PROVIDED RECORDS:
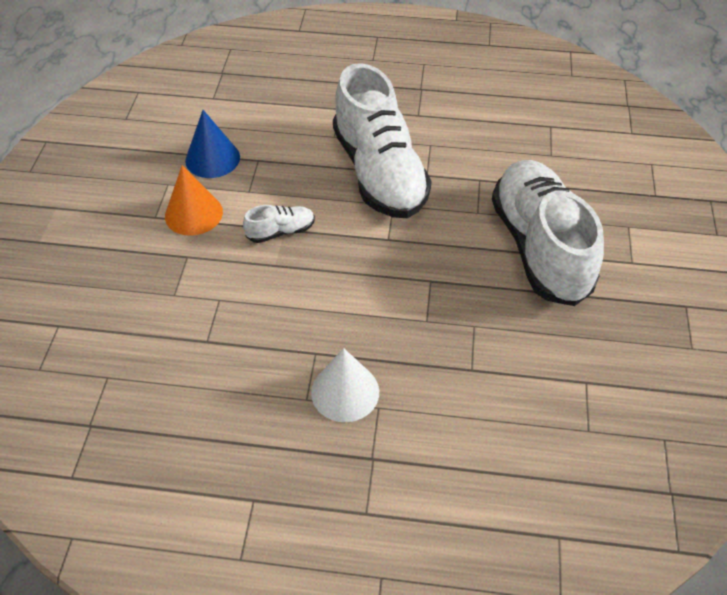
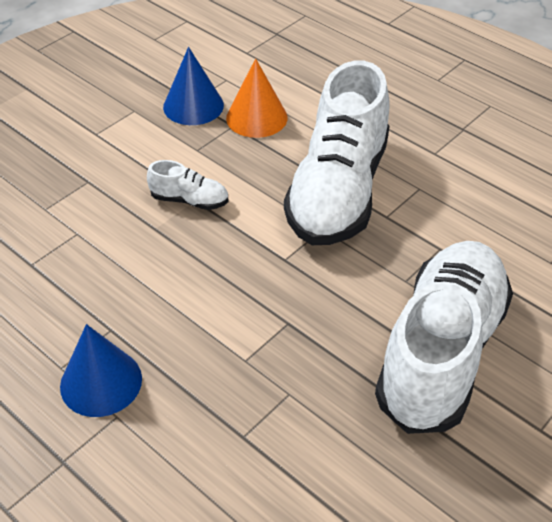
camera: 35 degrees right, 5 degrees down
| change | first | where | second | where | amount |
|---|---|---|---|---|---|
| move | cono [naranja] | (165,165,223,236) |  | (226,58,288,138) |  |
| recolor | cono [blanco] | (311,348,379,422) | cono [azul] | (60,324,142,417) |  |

DIRECTIONS FOR THIS TASK: Each line from the one with "where | amount |" through the end of the records above should be written out exactly. No other line should appear.

WRITTEN REPLY:
| change | first | where | second | where | amount |
|---|---|---|---|---|---|
| move | cono [naranja] | (165,165,223,236) |  | (226,58,288,138) |  |
| recolor | cono [blanco] | (311,348,379,422) | cono [azul] | (60,324,142,417) |  |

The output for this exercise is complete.